- **ACTIVITY**
Below is a listing. Set down exactly the lines from the one containing "(652, 561) = (586, 594): brown" through the one containing "(668, 459) = (638, 493): black", both ends included, and leave out the rest.

- **DATA FOR THIS EXERCISE**

┄┄┄┄┄┄

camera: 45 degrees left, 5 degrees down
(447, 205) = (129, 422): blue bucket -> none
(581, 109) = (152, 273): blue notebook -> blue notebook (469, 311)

┄┄┄┄┄┄

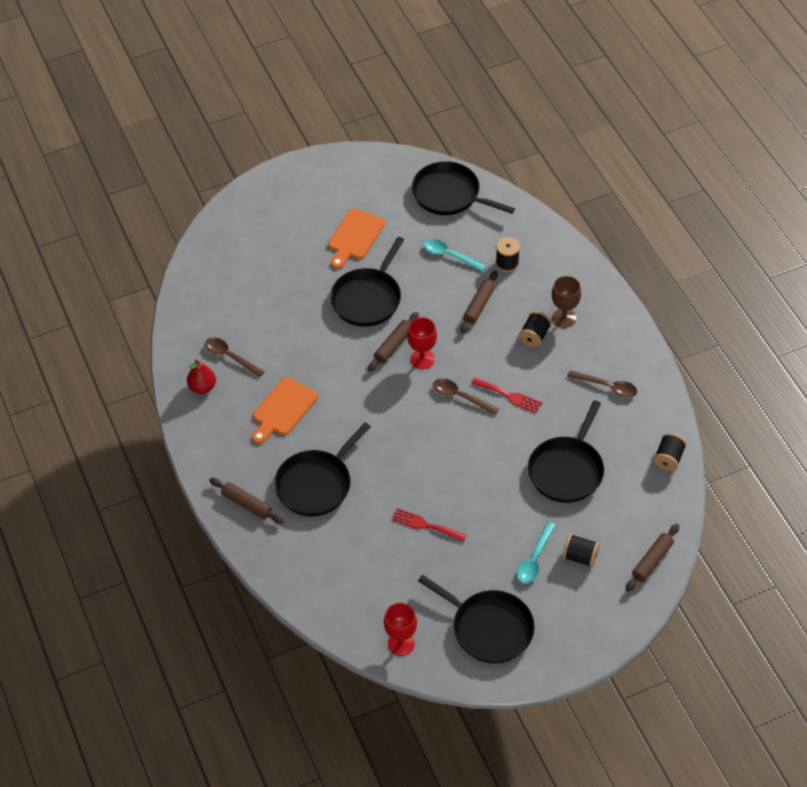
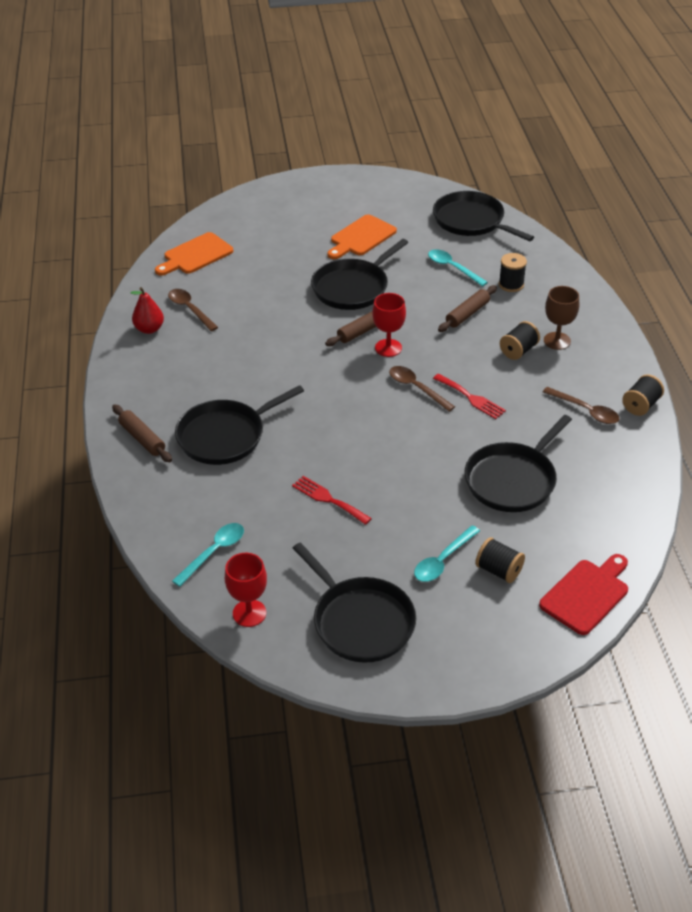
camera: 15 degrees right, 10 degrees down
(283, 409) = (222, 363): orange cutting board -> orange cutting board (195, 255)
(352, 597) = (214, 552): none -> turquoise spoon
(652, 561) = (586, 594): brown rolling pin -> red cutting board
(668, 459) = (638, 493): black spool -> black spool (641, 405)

┄┄┄┄┄┄

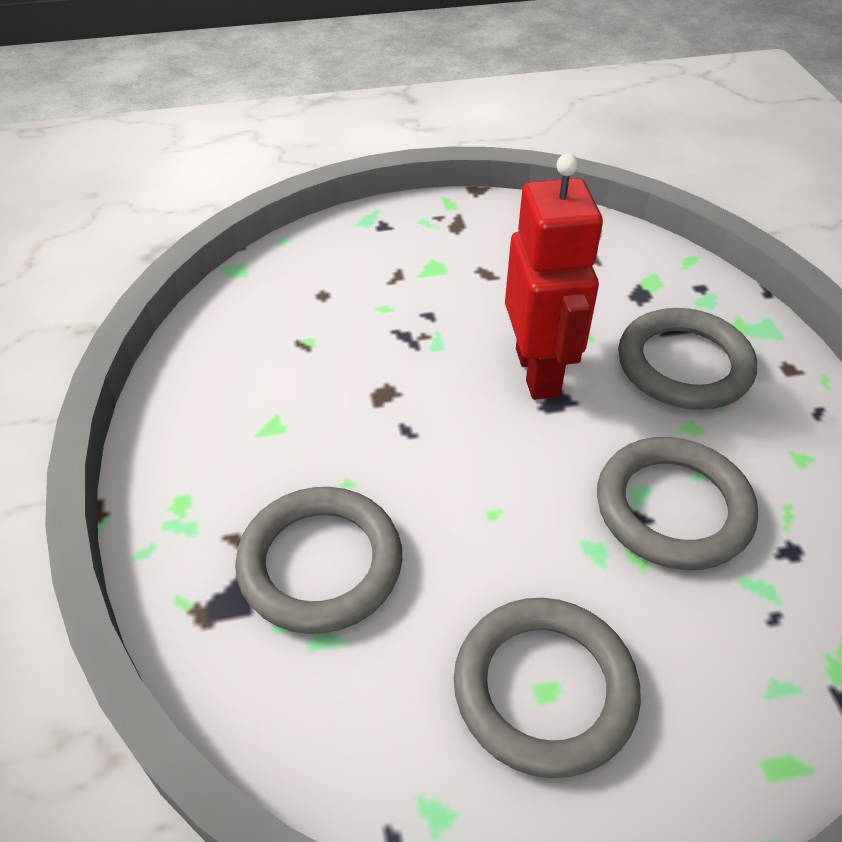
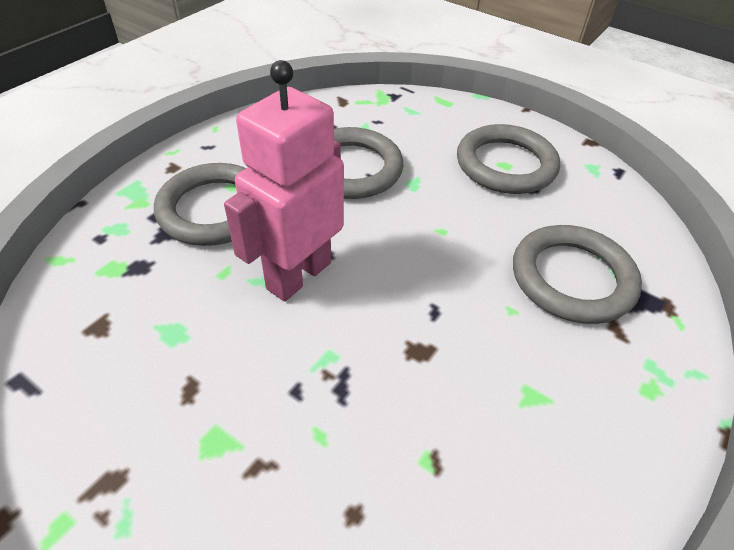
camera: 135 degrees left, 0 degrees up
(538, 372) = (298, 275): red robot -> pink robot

┄┄┄┄┄┄

- **SOLUTION BELOW**
(652, 561) = (586, 594): brown rolling pin -> red cutting board
(668, 459) = (638, 493): black spool -> black spool (641, 405)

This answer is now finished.